*** RECORDS FOR THE TASK Section Begins ***
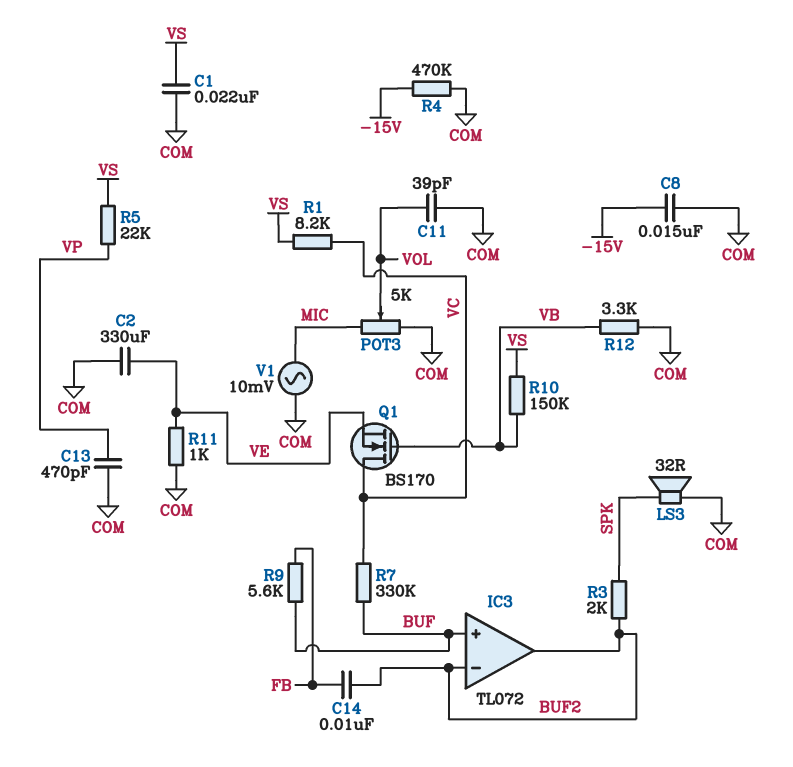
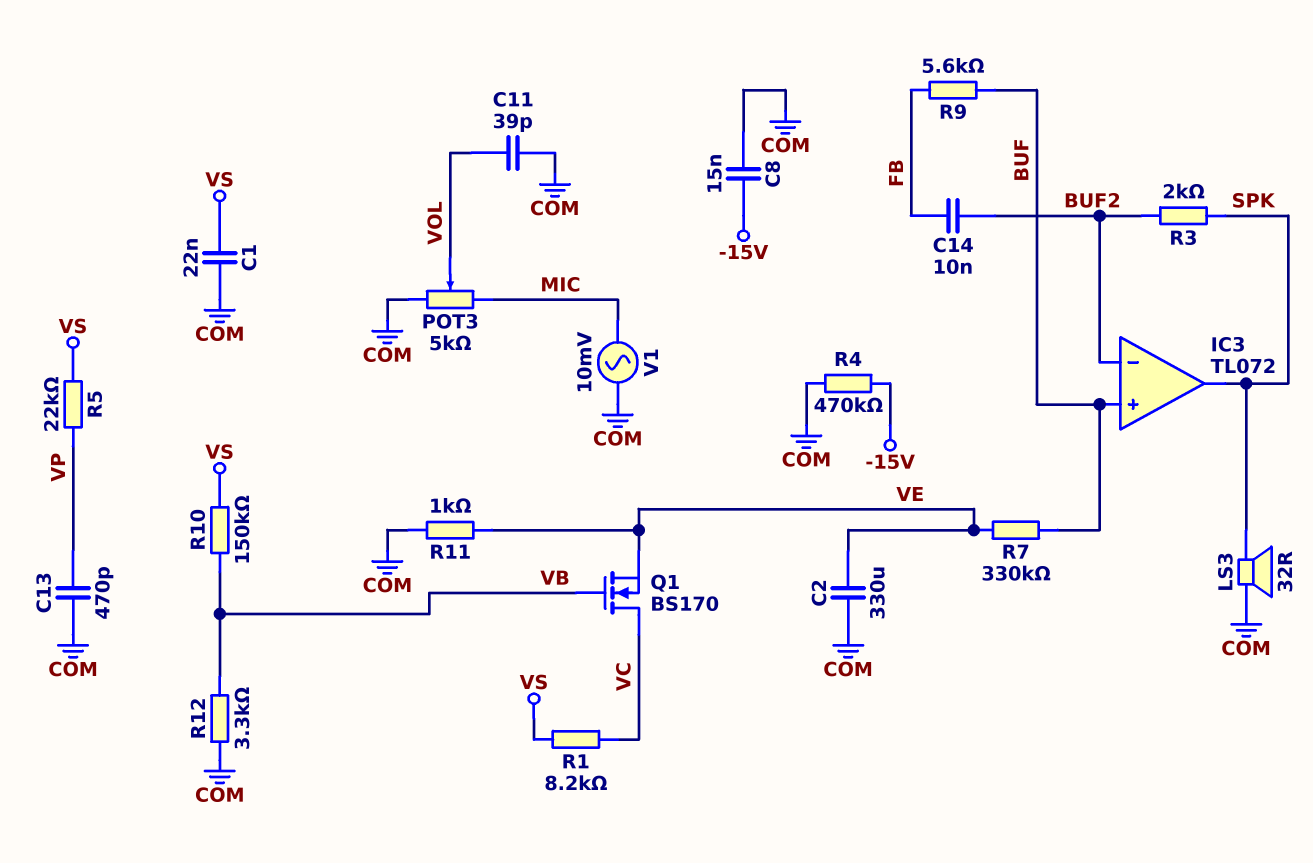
IC3 pin out: BUF2 -> SPK
R7: 330k (BUF, VC) -> 330k (BUF, VE)

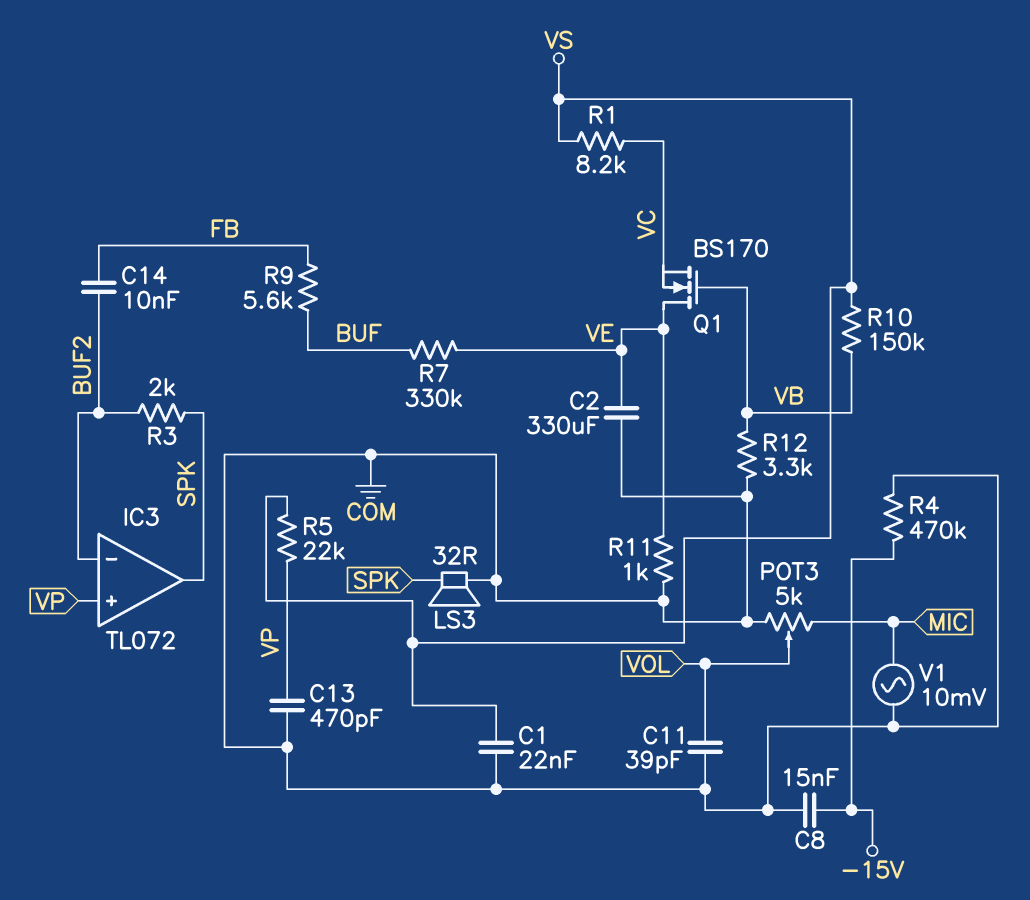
IC3 pin in+: BUF -> VP
Q1: NMOS BS170 (G VB, D VC, S VE) -> NMOS BS170 (G VB, D VE, S VC)

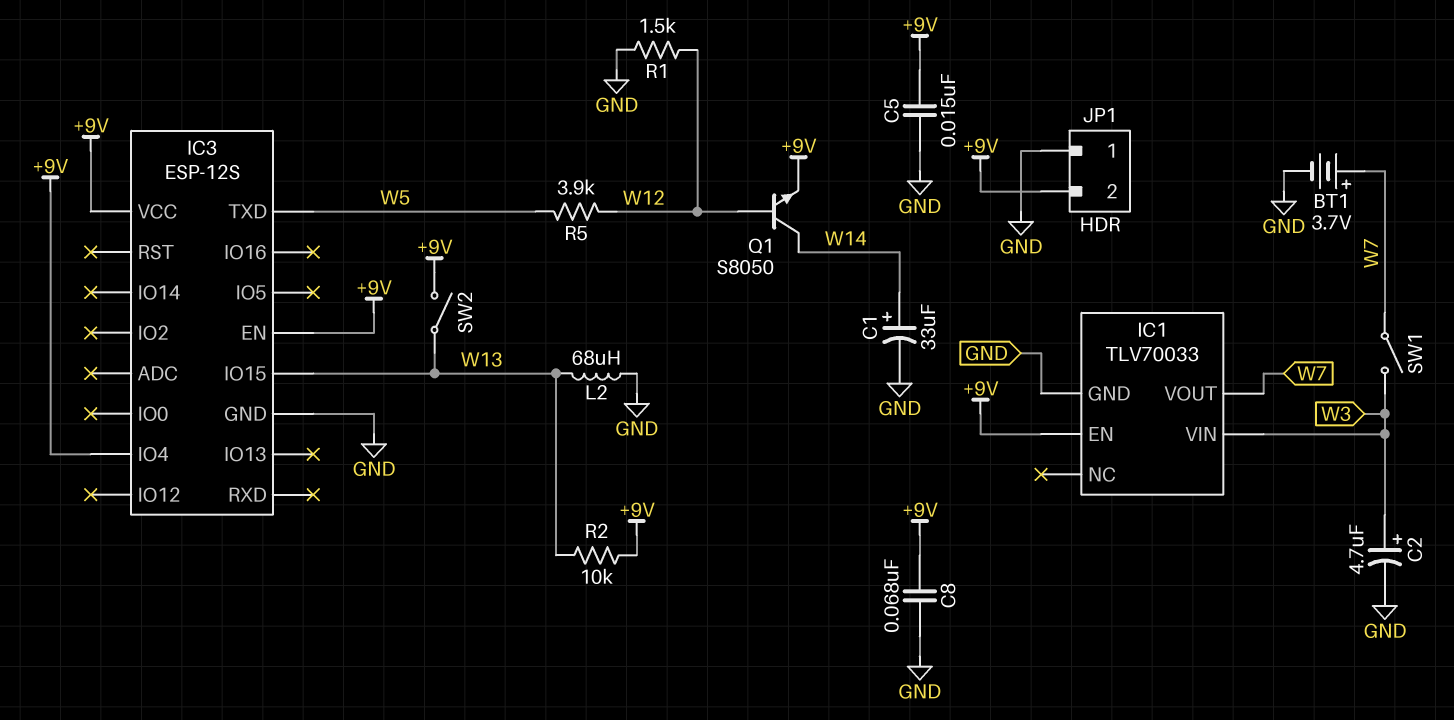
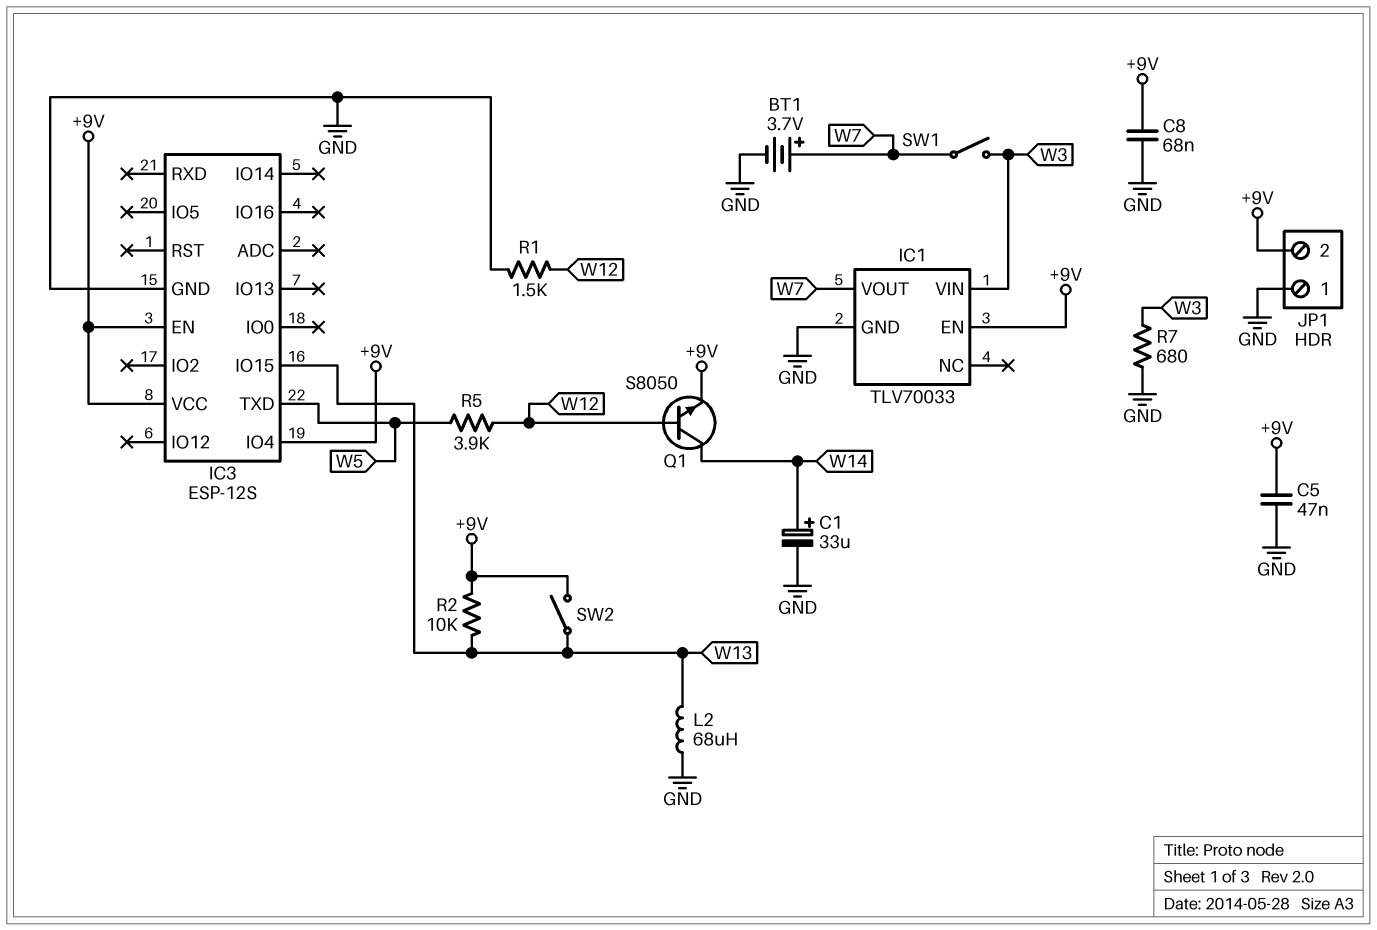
C2: 4.7uF (plus W3, minus GND) -> none
C5: 15nF (+9V, GND) -> 47nF (+9V, GND)
R7: none -> 680 (GND, W3)

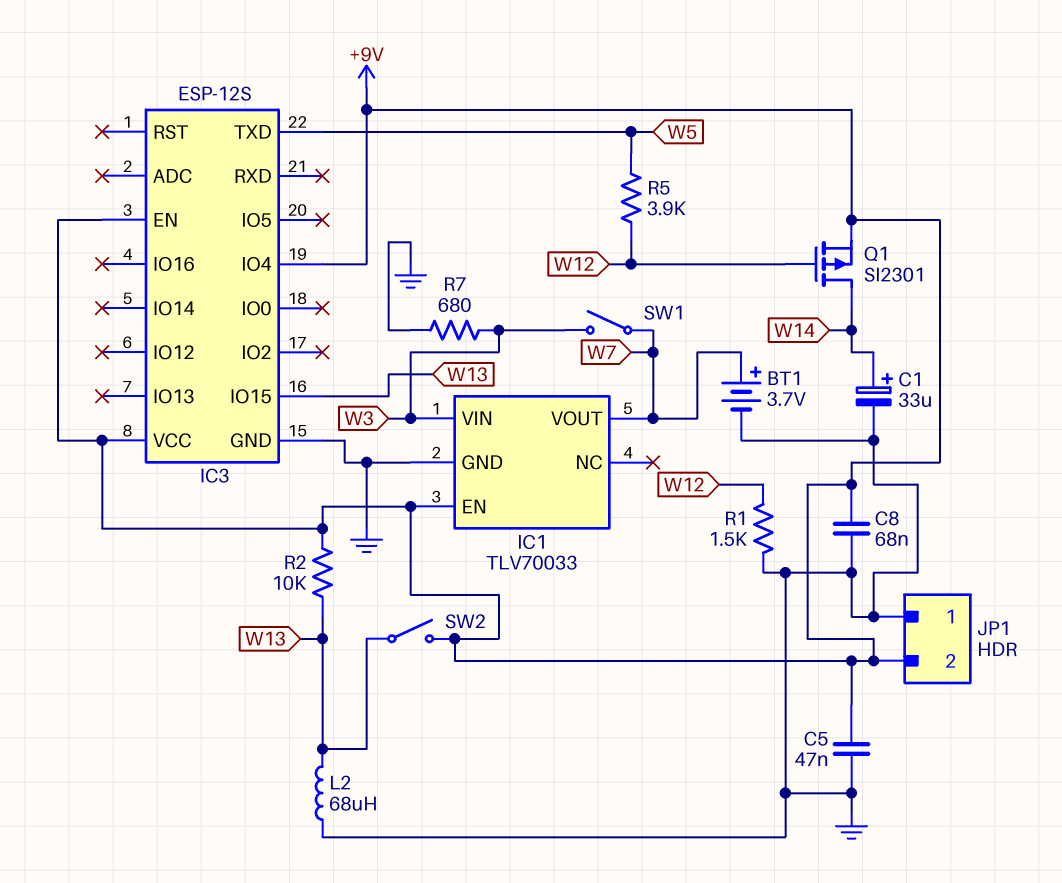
Q1: NPN S8050 (B W12, C W14, E +9V) -> PMOS SI2301 (G W12, D W14, S +9V)

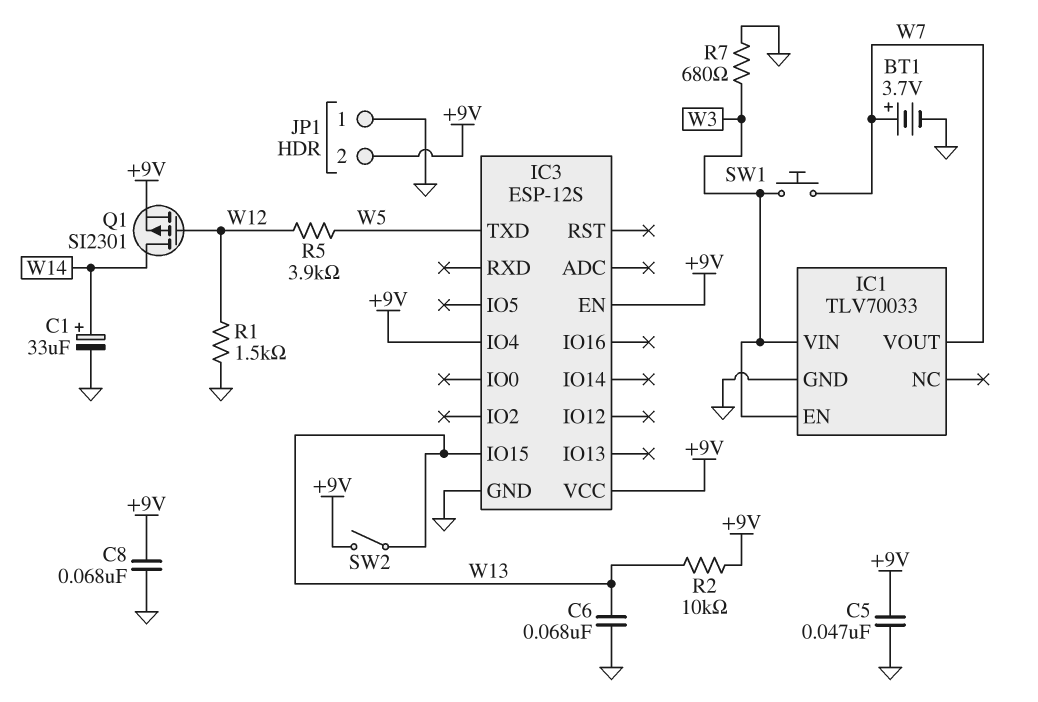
C6: none -> 68nF (GND, W13)
IC1 pin EN: +9V -> W3
L2: 68uH (GND, W13) -> none
SW1: switch (W3, W7) -> button (W3, W7)

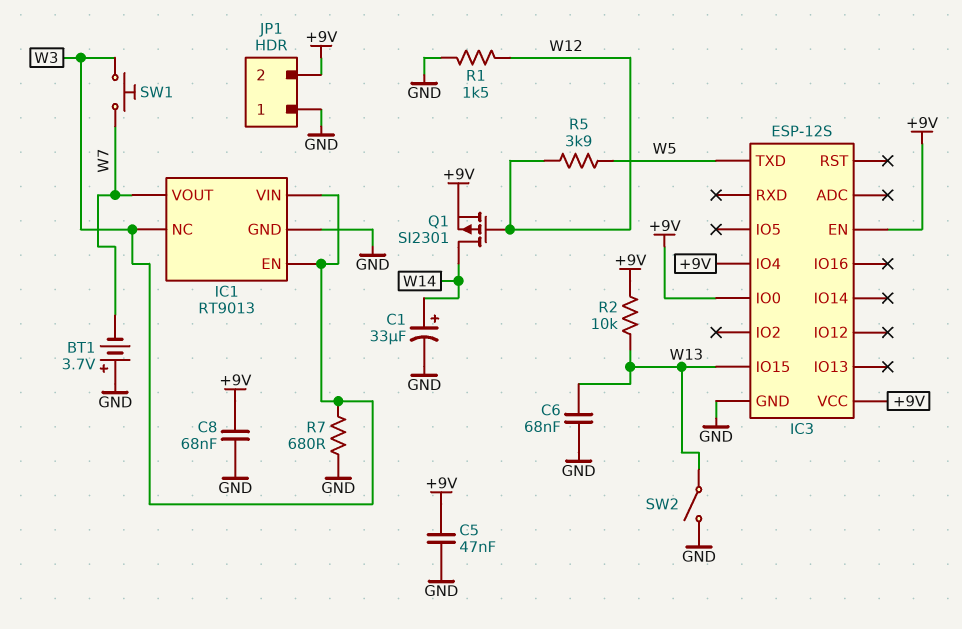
BT1: 3.7V (plus W7, minus GND) -> 3.7V (plus GND, minus W7)
IC1: TLV70033 -> RT9013
IC1 pin NC: none -> W3
IC3 pin IO0: none -> +9V
SW2: switch (+9V, W13) -> switch (GND, W13)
*** RECORDS FOR THE TASK Section Ends ***
AIM OF THE TASK: A verbatim printout of the entries above is expected, free of pictures.

EXERCISE ANSWER:
IC3 pin out: BUF2 -> SPK
R7: 330k (BUF, VC) -> 330k (BUF, VE)

IC3 pin in+: BUF -> VP
Q1: NMOS BS170 (G VB, D VC, S VE) -> NMOS BS170 (G VB, D VE, S VC)

C2: 4.7uF (plus W3, minus GND) -> none
C5: 15nF (+9V, GND) -> 47nF (+9V, GND)
R7: none -> 680 (GND, W3)

Q1: NPN S8050 (B W12, C W14, E +9V) -> PMOS SI2301 (G W12, D W14, S +9V)

C6: none -> 68nF (GND, W13)
IC1 pin EN: +9V -> W3
L2: 68uH (GND, W13) -> none
SW1: switch (W3, W7) -> button (W3, W7)

BT1: 3.7V (plus W7, minus GND) -> 3.7V (plus GND, minus W7)
IC1: TLV70033 -> RT9013
IC1 pin NC: none -> W3
IC3 pin IO0: none -> +9V
SW2: switch (+9V, W13) -> switch (GND, W13)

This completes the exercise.